== REQUIRED WORK ==
Only the lines below, from the one with "JOY pin VRX: D32 -> D26" through the one with "DIGITS pin DIO: D12 -> D4", are to be written out, exactly.

** DATA SHOWN follows **

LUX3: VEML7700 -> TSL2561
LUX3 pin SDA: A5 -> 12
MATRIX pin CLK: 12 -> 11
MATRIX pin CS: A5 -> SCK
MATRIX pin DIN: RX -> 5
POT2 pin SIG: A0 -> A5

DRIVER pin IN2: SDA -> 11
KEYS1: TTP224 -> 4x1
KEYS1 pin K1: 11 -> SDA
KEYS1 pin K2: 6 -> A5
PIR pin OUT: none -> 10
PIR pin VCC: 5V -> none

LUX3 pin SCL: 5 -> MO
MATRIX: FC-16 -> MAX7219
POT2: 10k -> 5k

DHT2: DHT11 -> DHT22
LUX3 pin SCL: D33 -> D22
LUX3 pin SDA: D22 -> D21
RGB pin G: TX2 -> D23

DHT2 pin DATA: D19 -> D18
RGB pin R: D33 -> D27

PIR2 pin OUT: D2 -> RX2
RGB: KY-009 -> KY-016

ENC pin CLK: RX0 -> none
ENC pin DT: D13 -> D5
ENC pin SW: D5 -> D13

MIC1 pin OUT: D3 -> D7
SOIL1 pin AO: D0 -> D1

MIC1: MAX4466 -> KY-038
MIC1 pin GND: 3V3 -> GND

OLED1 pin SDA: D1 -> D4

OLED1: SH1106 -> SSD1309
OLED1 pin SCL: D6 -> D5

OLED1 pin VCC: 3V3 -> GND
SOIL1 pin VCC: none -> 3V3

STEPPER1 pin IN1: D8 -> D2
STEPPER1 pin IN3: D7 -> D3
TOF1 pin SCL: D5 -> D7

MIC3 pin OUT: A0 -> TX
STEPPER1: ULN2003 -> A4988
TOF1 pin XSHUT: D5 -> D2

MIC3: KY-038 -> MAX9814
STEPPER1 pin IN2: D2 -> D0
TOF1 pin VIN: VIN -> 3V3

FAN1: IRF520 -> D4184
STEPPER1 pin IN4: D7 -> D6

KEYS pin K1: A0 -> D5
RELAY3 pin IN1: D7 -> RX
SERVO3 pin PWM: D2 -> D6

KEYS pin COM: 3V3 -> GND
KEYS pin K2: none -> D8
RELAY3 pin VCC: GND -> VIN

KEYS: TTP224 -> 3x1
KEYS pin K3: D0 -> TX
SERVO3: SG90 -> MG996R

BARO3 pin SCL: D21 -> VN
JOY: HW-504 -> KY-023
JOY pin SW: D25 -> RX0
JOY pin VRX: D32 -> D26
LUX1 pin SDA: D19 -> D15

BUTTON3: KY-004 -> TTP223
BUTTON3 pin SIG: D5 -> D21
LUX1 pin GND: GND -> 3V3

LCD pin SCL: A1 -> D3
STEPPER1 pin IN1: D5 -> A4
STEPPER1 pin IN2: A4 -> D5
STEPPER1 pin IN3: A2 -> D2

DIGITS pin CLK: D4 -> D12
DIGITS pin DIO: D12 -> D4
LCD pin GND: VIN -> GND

** End of DATA SHOWN **

== OUTPUT ==
JOY pin VRX: D32 -> D26
LUX1 pin SDA: D19 -> D15

BUTTON3: KY-004 -> TTP223
BUTTON3 pin SIG: D5 -> D21
LUX1 pin GND: GND -> 3V3

LCD pin SCL: A1 -> D3
STEPPER1 pin IN1: D5 -> A4
STEPPER1 pin IN2: A4 -> D5
STEPPER1 pin IN3: A2 -> D2

DIGITS pin CLK: D4 -> D12
DIGITS pin DIO: D12 -> D4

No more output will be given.